##### The records

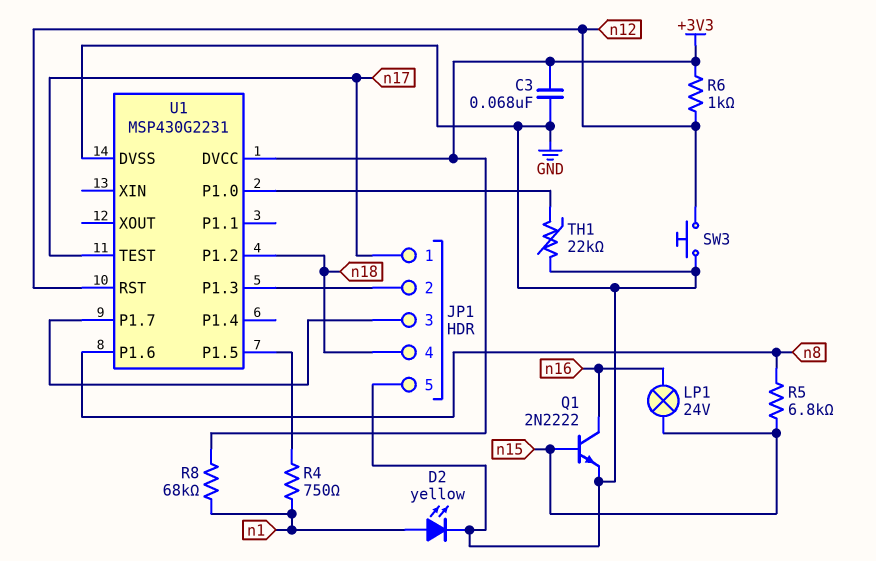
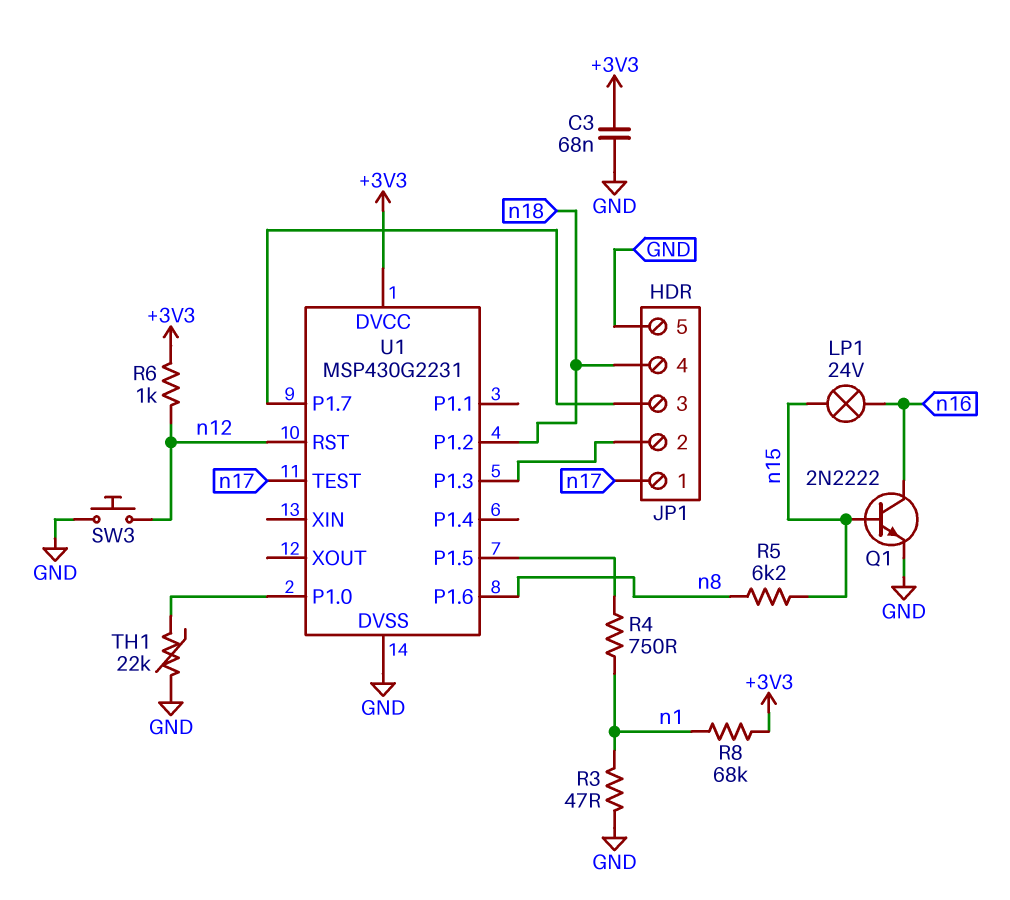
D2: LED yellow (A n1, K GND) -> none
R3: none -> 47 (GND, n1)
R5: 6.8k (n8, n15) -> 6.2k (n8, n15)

##########
##### The records

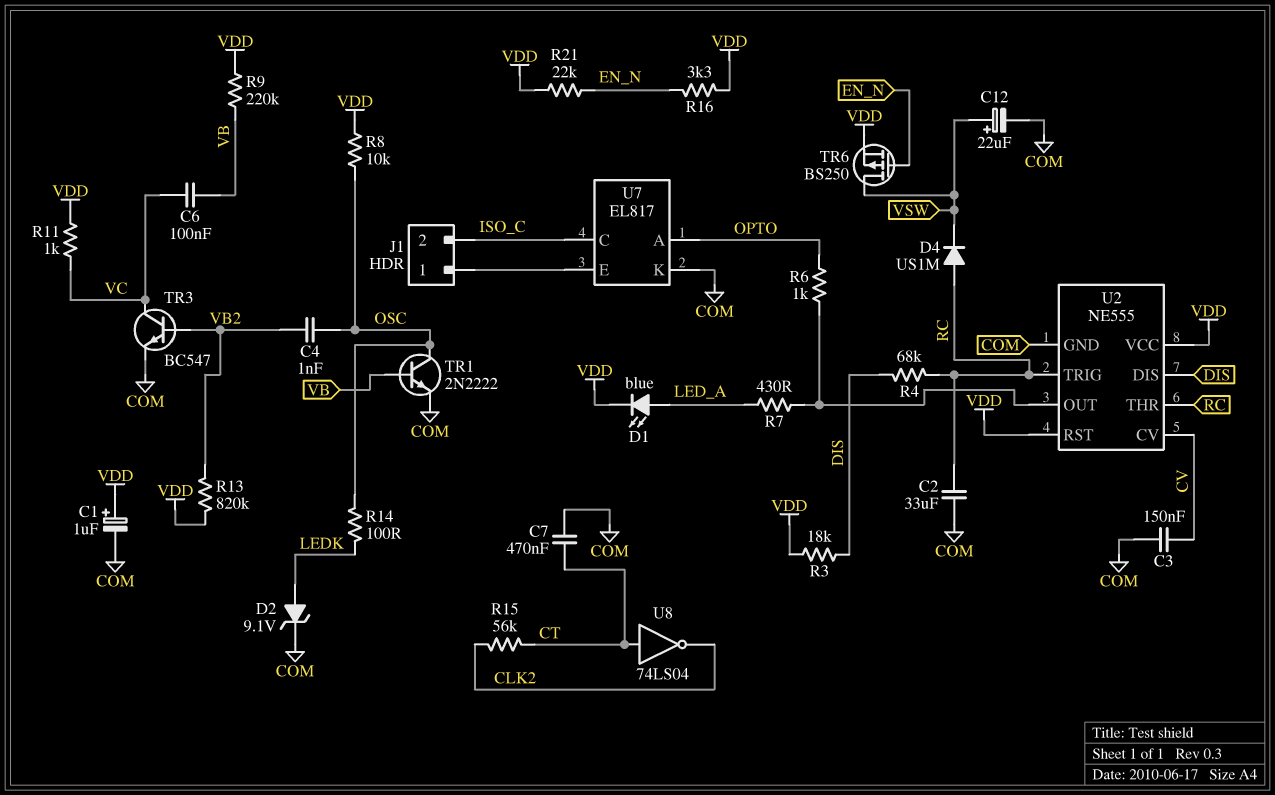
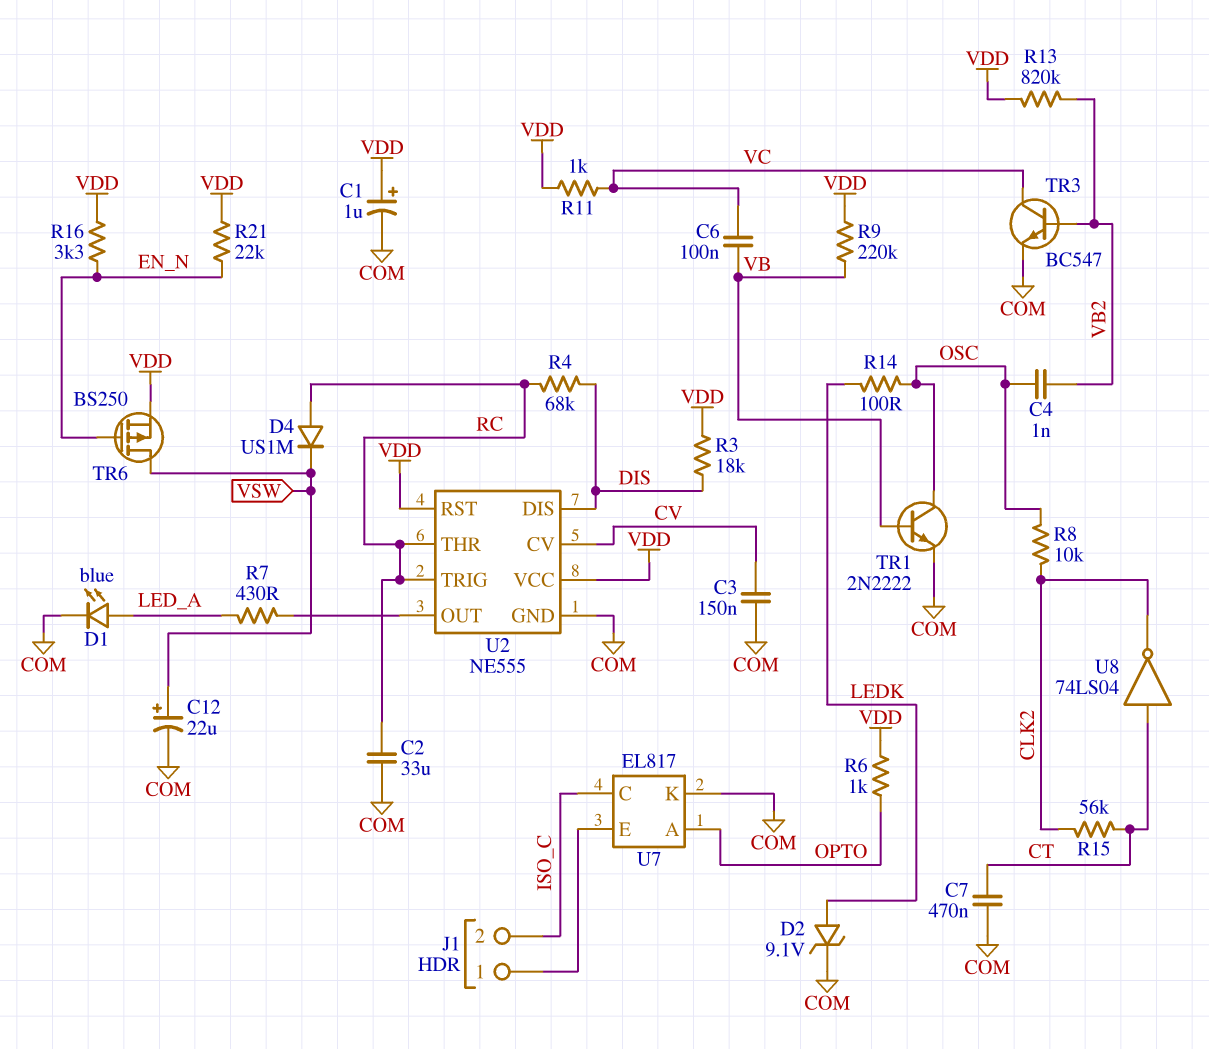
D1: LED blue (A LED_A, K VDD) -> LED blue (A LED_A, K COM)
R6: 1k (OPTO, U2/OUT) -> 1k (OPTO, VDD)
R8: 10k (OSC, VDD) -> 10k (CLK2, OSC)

##########

■ **Aim of the exercise**:
Read through the entries above, and wherever a line holds the string "none", copy it.

■ **Task output**:
D2: LED yellow (A n1, K GND) -> none
R3: none -> 47 (GND, n1)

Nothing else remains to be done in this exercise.